## What is expected
Please give the number of lines in the records below that include "DIGITS", with no other output.
----
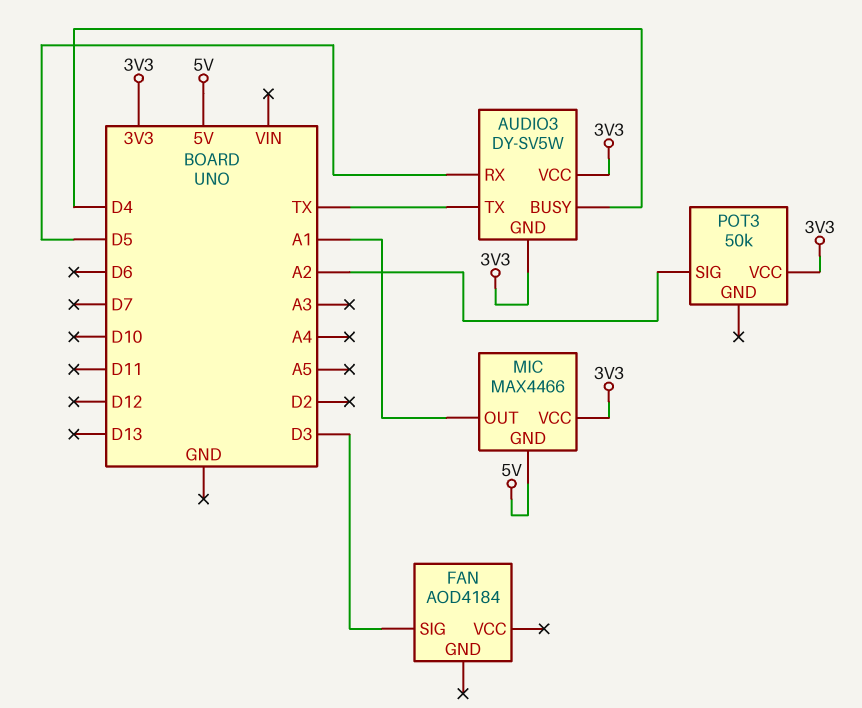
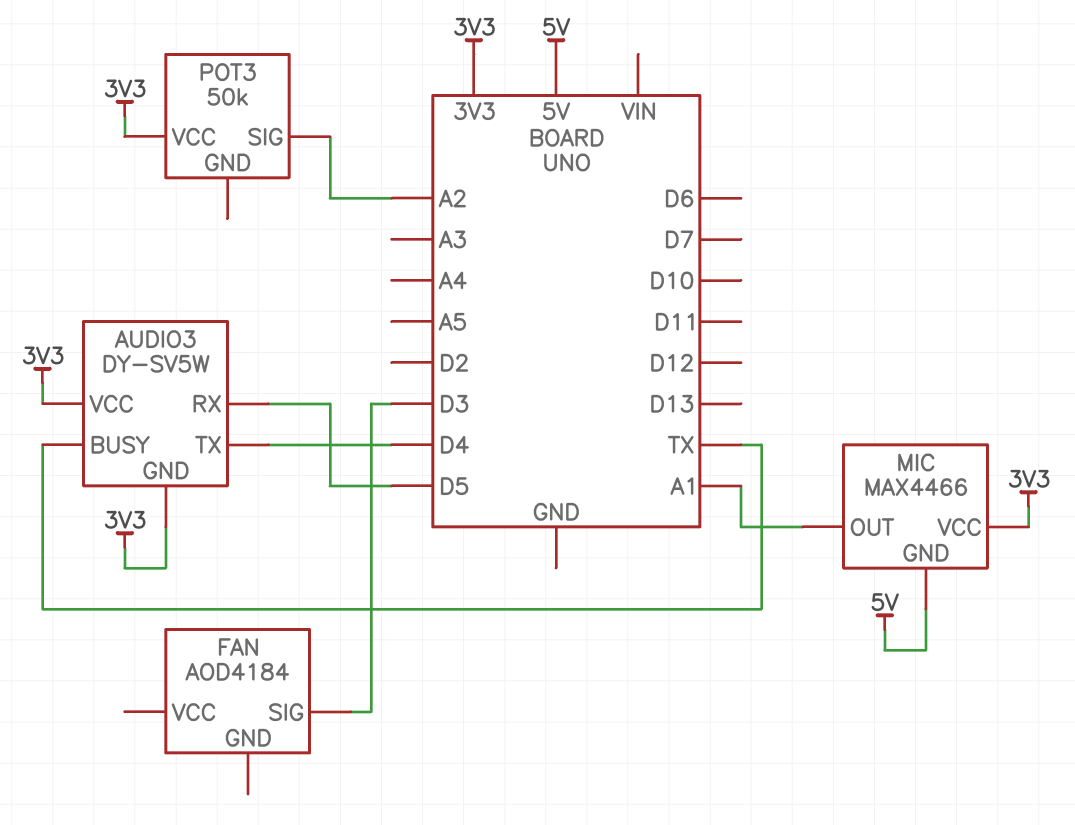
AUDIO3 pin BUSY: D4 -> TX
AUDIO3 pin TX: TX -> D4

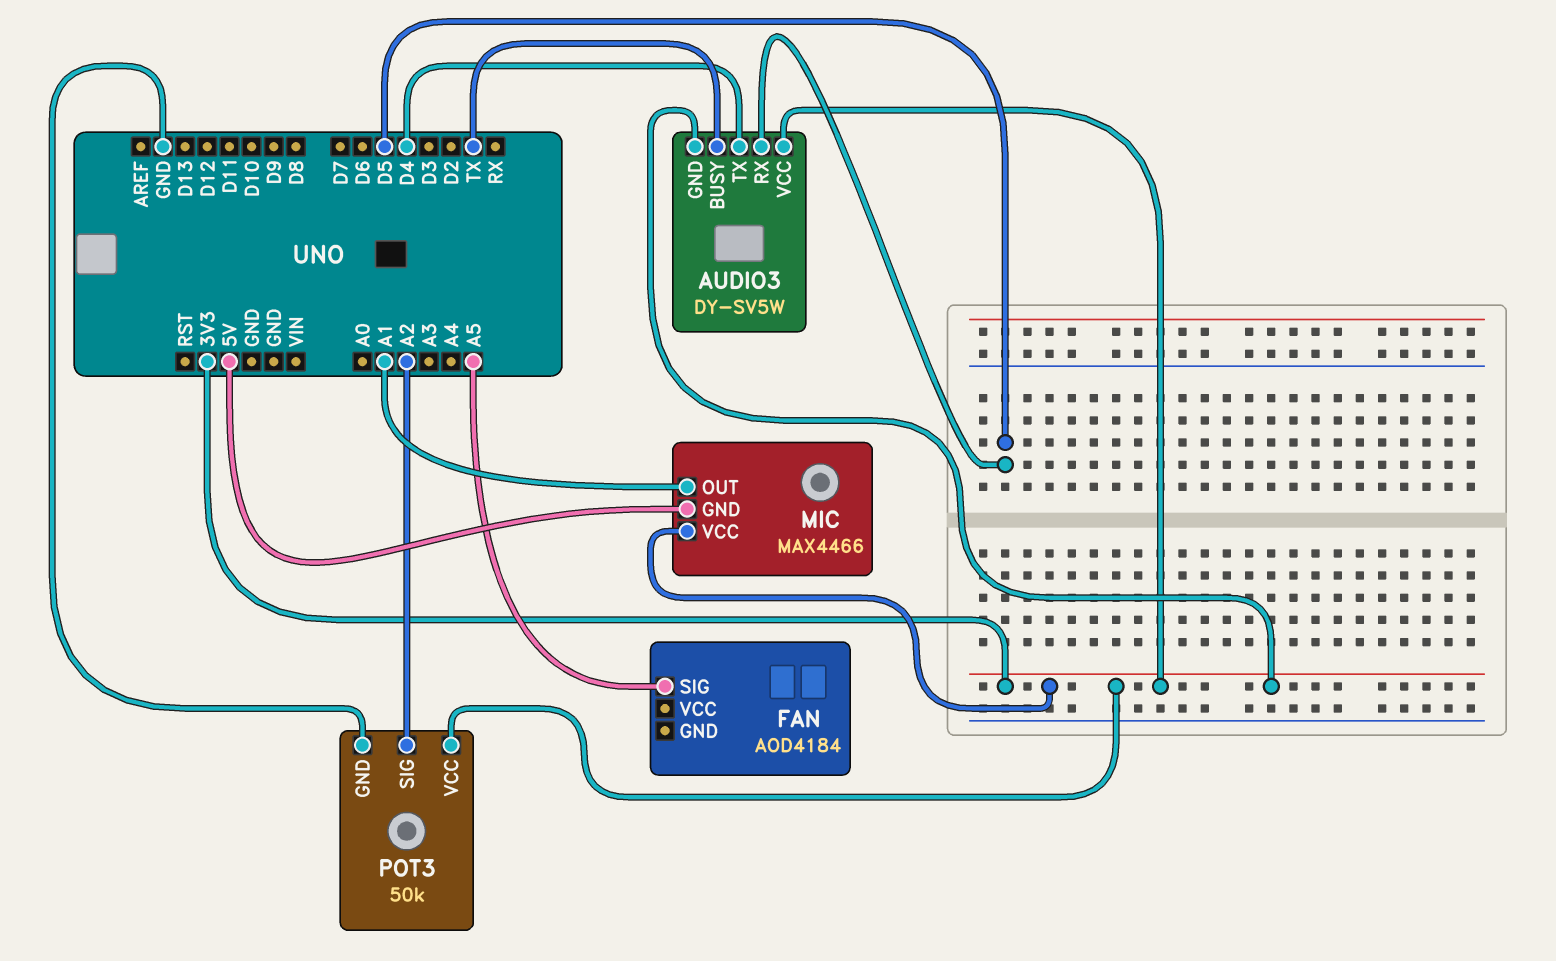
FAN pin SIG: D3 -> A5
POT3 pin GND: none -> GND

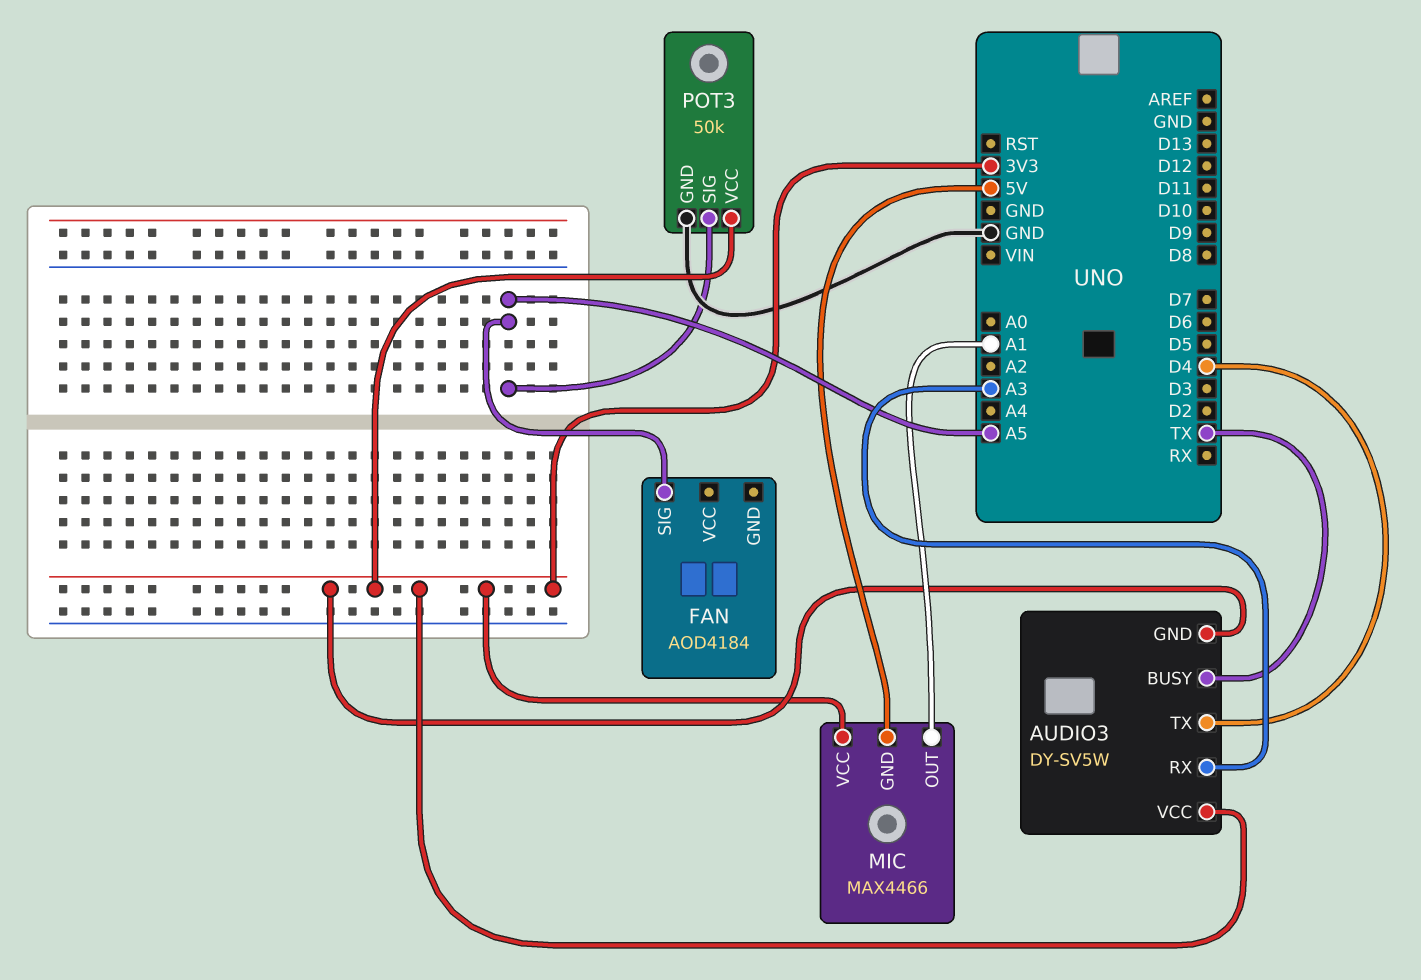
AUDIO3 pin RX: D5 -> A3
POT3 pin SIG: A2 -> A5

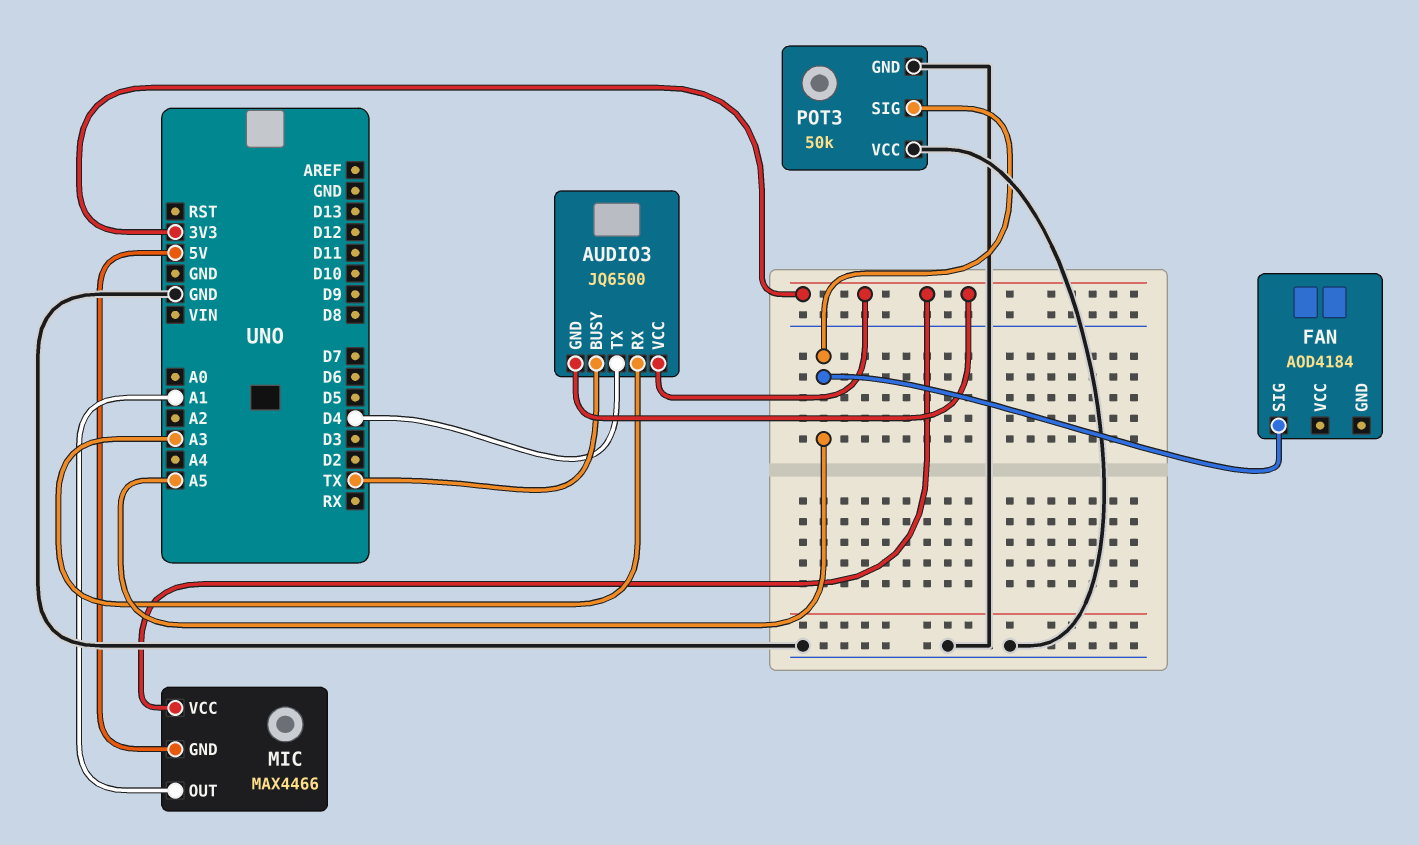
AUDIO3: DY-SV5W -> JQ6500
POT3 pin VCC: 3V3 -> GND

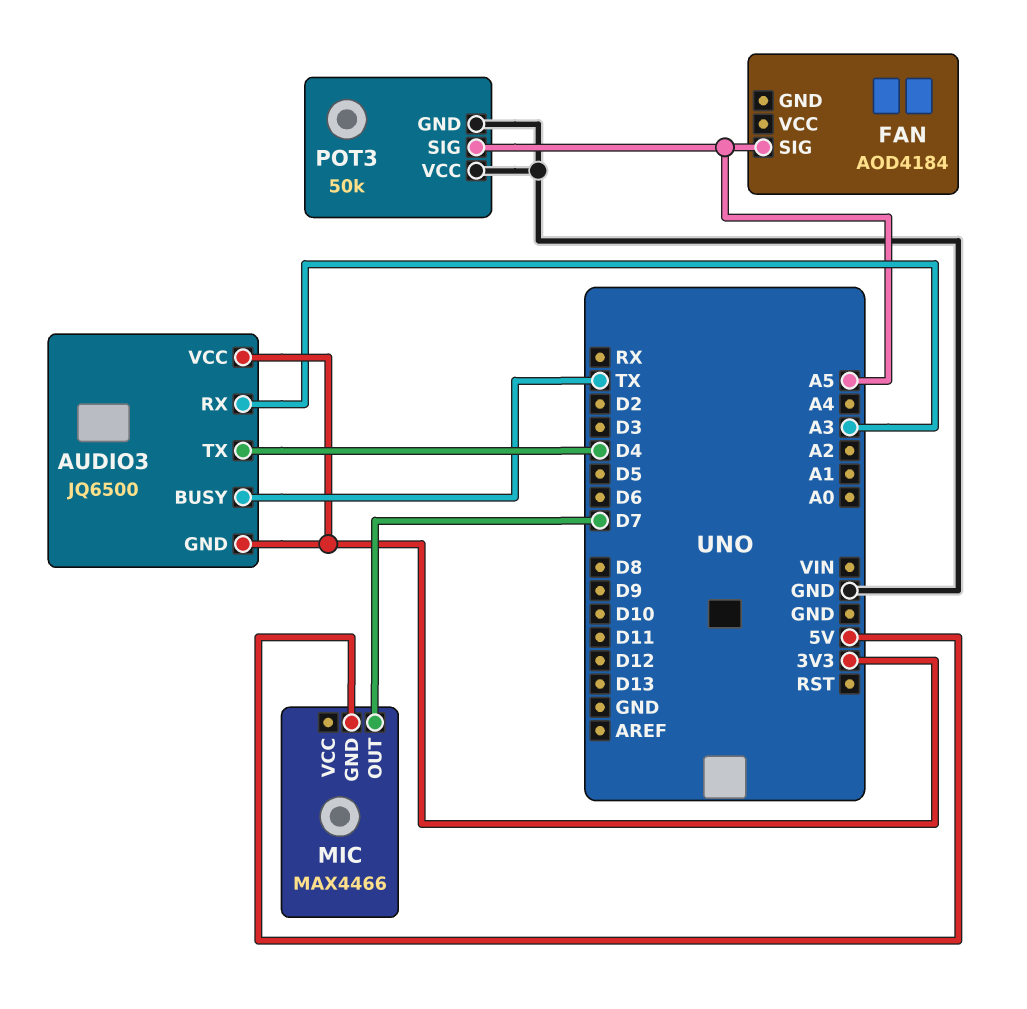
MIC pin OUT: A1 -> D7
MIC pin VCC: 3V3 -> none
----
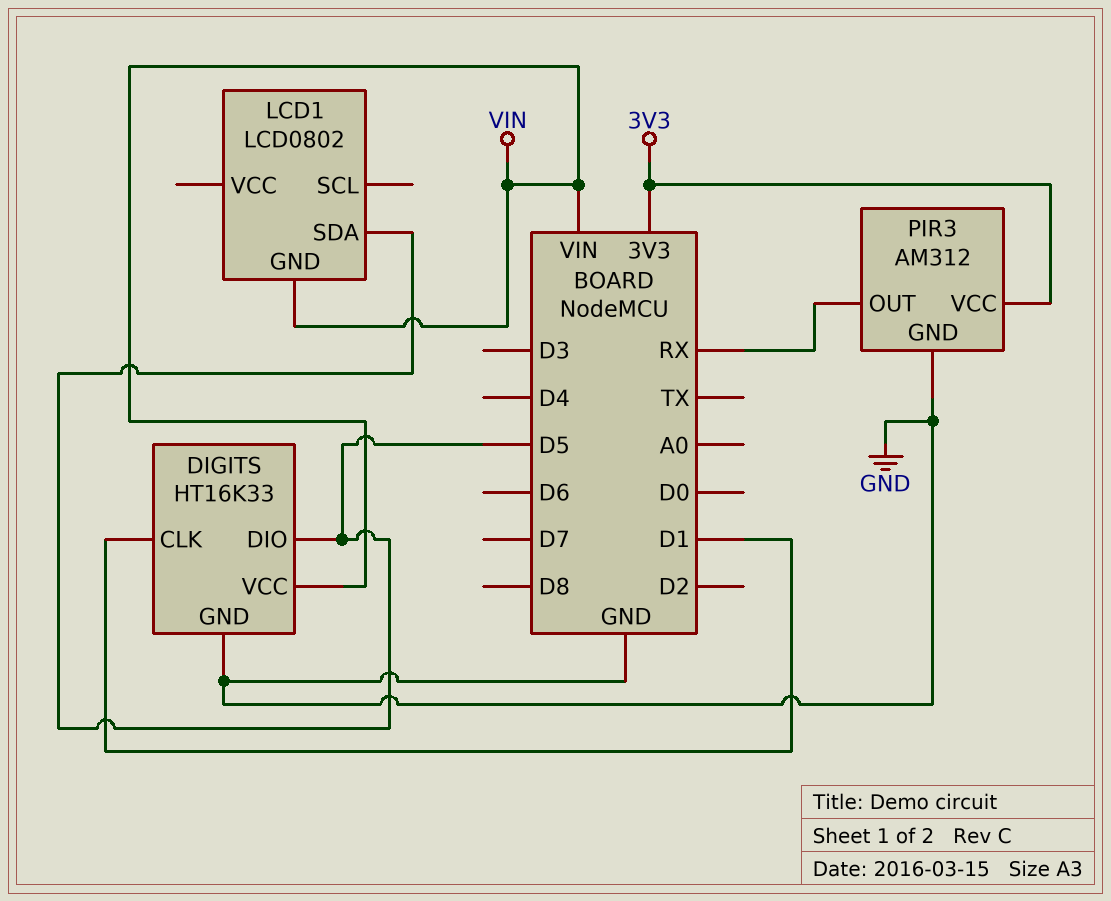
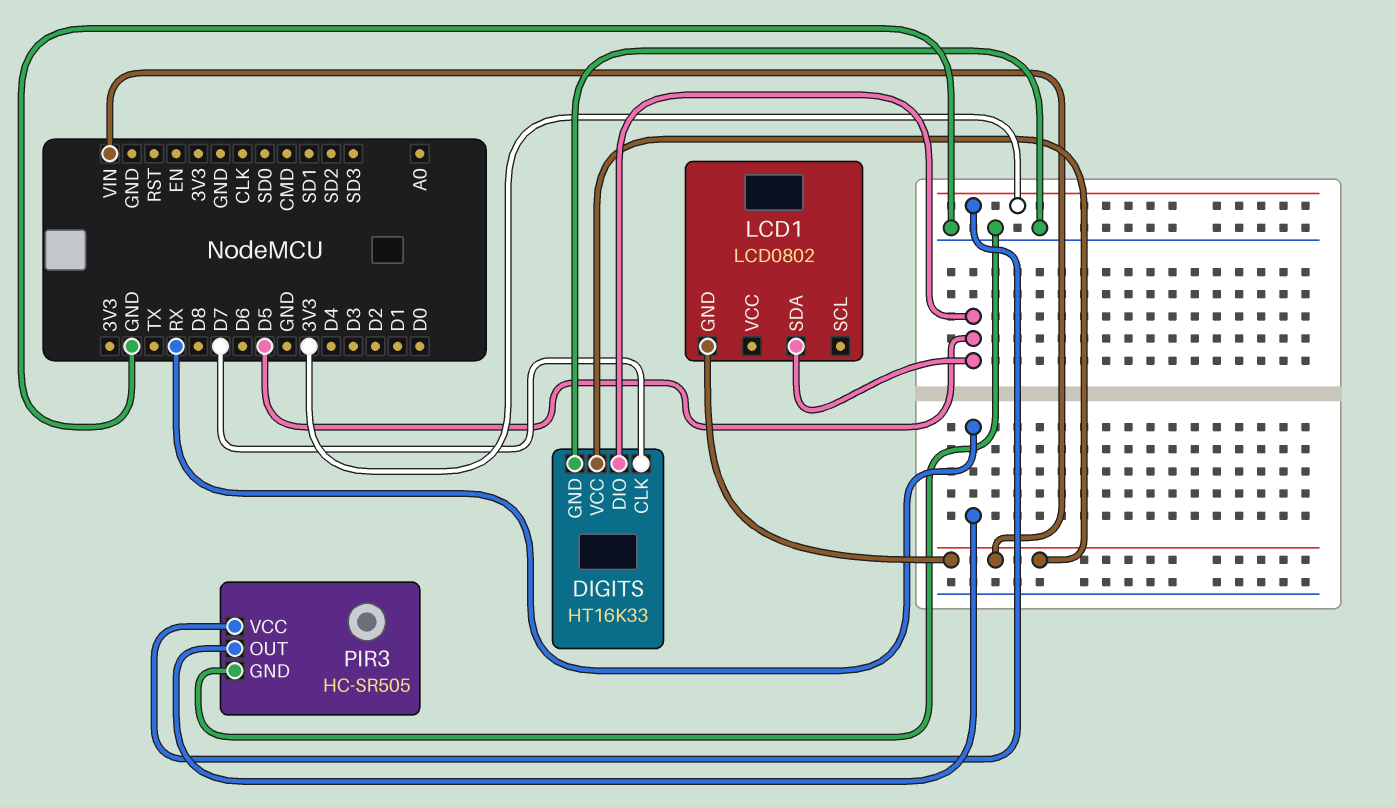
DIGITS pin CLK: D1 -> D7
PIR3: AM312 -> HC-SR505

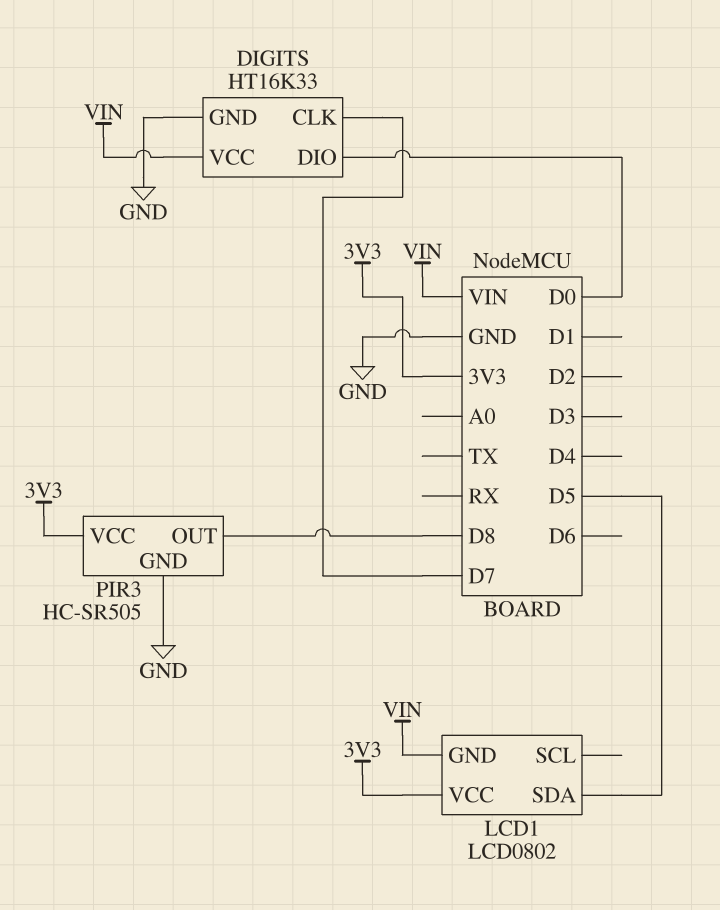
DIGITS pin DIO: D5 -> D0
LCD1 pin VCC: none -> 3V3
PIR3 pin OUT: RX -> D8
----
## Result
2